Object correspondence data
▼▼▼
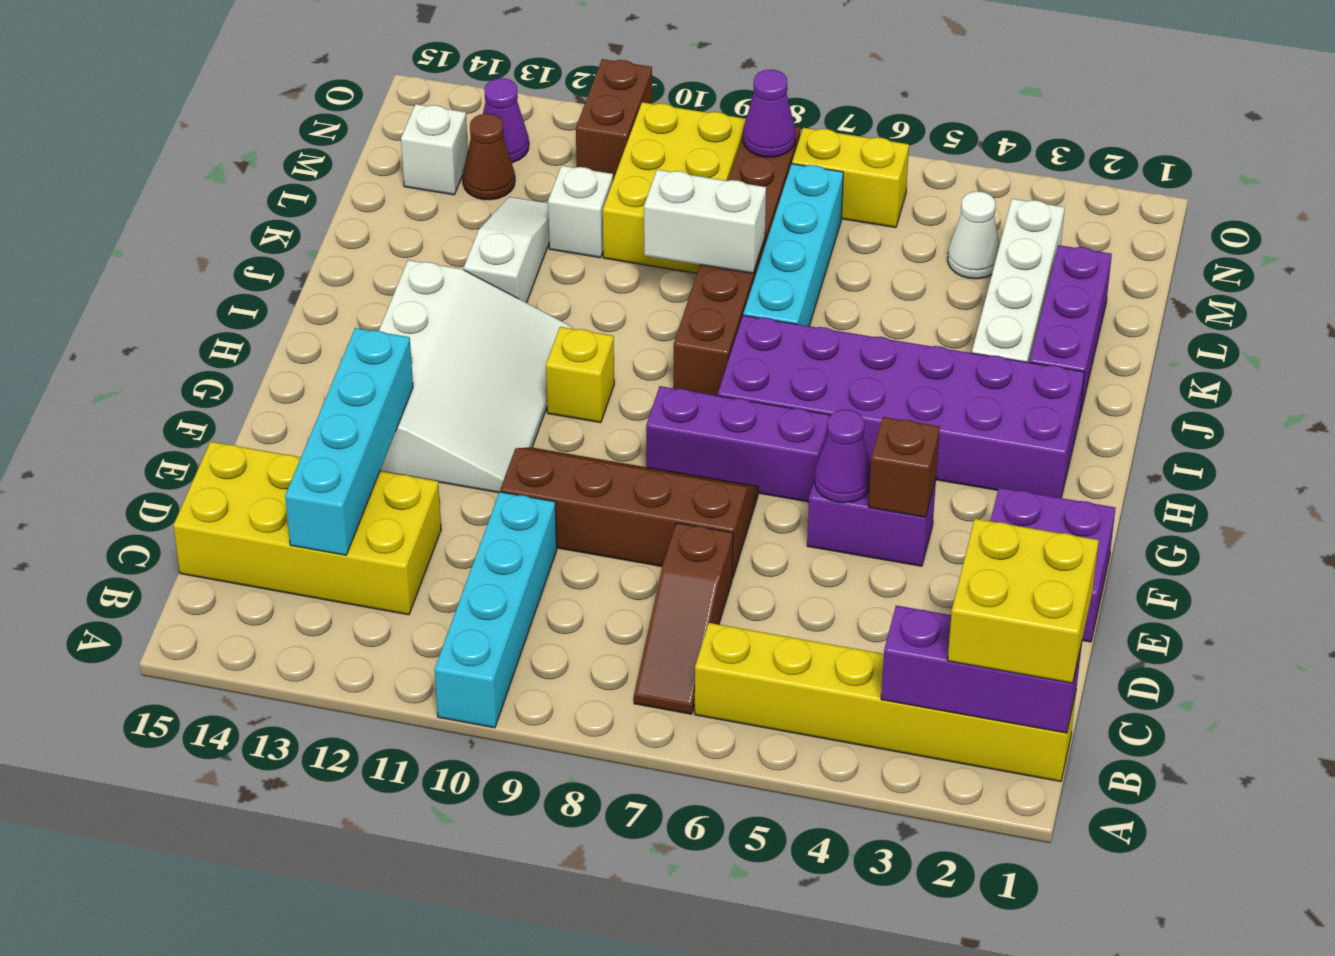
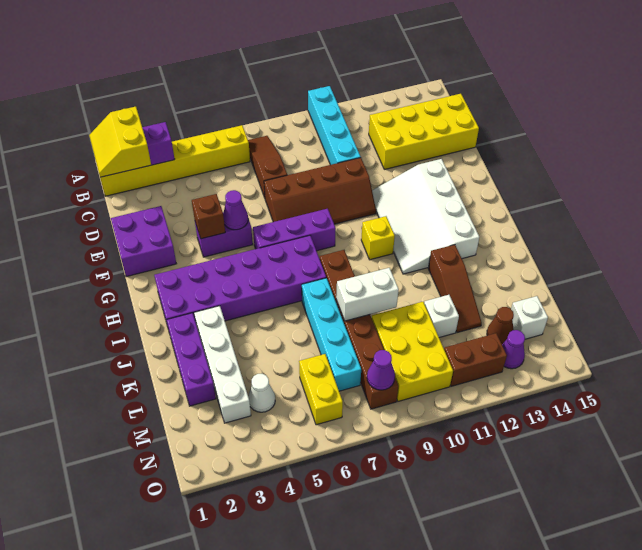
yellow brick B1:C2 level 3 -> yellow slope B1:C2 level 3 top 2
cyan brick C13:F13 level 2 -> none
white slope J12:L12 level 1 top J -> brown slope J12:L12 level 1 top J
yellow brick N6:N7 level 1 -> yellow brick M6:N6 level 1
brown brick N11:O11 level 1 -> brown brick N11:N12 level 1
▲▲▲
• _EXERCISE_: Output only the lines from the one with "cyan brick C13:F13 level 2 -> none" through the last line of the entries above; please keep them exact.

• _COMPLETED EXERCISE_:
cyan brick C13:F13 level 2 -> none
white slope J12:L12 level 1 top J -> brown slope J12:L12 level 1 top J
yellow brick N6:N7 level 1 -> yellow brick M6:N6 level 1
brown brick N11:O11 level 1 -> brown brick N11:N12 level 1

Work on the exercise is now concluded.